- Task description
Pick out every line of the material that contains the string "kern", and copy each of those lines.

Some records

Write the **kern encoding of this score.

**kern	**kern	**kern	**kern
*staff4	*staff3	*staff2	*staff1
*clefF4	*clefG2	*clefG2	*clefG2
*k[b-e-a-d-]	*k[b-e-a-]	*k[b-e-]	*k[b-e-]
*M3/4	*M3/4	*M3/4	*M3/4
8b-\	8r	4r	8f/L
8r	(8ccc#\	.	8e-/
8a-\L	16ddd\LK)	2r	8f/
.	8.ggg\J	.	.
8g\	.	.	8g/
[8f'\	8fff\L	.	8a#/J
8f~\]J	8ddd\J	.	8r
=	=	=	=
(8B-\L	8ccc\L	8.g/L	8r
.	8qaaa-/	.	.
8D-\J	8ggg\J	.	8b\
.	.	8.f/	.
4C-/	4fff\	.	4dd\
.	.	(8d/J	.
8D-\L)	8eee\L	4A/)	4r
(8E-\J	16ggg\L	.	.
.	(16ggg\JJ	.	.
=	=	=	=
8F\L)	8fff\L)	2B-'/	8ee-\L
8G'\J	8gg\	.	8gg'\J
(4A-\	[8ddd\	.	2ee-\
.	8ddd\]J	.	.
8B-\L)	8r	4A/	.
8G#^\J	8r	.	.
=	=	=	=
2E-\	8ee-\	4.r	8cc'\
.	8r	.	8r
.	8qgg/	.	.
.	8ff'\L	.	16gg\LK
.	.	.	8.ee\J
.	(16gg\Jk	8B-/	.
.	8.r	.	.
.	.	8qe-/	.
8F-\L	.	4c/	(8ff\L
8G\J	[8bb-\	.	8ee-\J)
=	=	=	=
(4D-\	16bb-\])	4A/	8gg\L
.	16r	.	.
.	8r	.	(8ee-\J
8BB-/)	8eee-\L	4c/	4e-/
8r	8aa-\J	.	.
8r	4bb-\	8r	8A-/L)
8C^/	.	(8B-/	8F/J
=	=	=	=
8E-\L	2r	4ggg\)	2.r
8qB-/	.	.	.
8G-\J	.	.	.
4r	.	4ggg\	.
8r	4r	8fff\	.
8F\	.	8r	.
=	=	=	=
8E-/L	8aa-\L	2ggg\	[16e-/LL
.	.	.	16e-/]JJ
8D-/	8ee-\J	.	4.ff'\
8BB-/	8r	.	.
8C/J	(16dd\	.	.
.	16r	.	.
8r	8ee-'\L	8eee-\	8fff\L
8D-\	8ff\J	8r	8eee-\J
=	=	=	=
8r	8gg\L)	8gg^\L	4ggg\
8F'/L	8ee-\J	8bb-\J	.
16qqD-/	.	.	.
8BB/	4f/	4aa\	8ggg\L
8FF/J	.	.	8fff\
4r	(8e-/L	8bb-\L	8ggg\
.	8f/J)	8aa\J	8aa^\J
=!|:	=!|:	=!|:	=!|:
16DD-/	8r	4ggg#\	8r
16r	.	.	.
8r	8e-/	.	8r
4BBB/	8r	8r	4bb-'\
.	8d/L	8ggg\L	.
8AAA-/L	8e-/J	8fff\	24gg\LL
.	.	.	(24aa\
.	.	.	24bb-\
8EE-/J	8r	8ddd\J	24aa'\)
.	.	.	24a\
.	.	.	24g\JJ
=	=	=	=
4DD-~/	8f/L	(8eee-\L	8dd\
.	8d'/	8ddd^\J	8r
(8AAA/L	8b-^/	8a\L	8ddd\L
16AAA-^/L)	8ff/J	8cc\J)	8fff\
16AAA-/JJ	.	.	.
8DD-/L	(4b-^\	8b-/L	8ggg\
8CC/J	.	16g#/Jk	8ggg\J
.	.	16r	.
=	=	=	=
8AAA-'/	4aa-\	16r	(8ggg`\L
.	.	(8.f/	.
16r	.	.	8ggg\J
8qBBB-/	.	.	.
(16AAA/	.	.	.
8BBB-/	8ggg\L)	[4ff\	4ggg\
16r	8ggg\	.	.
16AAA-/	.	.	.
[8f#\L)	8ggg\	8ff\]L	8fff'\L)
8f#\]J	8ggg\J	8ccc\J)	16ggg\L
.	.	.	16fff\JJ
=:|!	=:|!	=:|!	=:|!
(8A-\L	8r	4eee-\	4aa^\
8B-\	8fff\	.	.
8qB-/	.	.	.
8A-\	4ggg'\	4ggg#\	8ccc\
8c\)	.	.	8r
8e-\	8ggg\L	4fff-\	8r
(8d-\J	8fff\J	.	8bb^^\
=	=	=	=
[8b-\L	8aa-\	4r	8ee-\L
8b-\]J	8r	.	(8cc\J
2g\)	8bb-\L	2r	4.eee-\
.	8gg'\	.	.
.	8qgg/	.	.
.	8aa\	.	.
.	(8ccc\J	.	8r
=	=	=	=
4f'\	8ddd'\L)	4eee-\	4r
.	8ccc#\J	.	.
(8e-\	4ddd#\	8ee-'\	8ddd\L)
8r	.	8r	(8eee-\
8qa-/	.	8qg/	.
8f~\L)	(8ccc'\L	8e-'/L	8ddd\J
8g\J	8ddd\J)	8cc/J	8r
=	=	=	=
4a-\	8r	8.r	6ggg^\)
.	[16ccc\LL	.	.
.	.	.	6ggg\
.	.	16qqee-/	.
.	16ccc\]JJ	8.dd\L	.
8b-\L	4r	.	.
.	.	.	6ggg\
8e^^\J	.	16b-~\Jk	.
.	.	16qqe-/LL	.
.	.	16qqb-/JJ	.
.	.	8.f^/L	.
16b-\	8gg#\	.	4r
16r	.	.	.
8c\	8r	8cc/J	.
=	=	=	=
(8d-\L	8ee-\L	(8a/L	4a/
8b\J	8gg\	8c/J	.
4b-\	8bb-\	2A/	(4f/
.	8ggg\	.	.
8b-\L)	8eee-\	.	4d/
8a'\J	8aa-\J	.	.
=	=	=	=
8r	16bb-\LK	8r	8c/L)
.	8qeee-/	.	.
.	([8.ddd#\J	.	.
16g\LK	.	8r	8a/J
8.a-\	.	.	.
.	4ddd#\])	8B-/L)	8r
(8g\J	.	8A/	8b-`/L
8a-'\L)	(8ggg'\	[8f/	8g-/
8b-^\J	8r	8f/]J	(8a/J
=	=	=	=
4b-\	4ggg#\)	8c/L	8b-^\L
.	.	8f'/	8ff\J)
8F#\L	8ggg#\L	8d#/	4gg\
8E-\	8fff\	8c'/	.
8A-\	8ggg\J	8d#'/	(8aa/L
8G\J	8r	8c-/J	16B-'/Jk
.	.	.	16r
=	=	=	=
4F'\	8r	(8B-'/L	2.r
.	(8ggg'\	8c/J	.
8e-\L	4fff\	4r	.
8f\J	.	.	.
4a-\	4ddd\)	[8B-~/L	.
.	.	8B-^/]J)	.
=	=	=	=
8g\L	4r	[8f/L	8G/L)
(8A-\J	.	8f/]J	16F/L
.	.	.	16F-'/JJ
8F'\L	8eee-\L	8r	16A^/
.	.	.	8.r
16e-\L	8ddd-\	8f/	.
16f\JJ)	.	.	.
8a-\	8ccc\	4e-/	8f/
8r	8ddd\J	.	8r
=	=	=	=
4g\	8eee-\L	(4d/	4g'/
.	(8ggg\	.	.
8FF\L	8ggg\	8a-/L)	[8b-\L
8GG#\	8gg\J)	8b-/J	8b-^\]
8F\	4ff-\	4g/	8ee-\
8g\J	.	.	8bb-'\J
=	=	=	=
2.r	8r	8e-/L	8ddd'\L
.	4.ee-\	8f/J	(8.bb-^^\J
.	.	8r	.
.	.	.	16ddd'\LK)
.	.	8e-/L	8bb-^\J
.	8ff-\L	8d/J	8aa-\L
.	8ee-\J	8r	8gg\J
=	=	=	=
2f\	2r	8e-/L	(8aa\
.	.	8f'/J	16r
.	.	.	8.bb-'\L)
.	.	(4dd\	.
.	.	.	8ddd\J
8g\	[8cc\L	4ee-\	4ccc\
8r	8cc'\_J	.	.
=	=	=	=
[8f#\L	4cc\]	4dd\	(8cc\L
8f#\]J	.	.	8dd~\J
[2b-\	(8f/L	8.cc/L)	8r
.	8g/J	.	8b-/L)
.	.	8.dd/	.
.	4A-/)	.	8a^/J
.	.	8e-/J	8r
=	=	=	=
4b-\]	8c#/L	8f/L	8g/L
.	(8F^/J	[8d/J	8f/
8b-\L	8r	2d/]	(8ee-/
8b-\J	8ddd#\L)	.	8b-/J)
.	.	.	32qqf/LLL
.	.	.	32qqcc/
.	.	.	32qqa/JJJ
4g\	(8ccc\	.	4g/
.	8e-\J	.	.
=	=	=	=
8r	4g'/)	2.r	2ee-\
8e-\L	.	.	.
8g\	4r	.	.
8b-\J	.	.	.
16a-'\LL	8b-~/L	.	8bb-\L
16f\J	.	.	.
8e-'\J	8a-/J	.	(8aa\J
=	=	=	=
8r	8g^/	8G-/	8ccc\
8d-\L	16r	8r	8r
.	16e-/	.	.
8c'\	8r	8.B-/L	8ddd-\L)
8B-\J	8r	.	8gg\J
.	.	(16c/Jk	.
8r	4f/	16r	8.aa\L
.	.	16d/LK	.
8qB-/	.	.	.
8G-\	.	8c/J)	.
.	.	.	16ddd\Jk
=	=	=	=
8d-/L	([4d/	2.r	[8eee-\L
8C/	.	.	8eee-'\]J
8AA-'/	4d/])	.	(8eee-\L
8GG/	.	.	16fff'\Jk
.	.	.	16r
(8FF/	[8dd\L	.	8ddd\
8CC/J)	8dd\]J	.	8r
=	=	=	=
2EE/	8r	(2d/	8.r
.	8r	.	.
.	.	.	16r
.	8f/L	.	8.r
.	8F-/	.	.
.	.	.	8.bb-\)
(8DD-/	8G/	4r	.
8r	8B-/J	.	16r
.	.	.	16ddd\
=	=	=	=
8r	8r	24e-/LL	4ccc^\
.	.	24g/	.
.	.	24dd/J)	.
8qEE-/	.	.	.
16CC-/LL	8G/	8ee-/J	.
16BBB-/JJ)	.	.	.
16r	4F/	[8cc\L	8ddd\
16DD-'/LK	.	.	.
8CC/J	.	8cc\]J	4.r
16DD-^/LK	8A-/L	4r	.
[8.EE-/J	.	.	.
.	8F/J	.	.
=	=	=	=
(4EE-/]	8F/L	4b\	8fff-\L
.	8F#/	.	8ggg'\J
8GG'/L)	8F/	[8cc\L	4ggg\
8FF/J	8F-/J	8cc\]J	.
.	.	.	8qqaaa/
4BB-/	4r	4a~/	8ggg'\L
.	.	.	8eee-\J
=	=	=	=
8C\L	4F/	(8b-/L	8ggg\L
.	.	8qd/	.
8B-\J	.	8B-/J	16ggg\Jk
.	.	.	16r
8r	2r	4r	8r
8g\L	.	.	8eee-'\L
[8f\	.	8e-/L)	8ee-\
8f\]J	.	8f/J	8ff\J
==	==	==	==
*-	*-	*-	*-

- Solution for this exercise
Write the **kern encoding of this score.
**kern	**kern	**kern	**kern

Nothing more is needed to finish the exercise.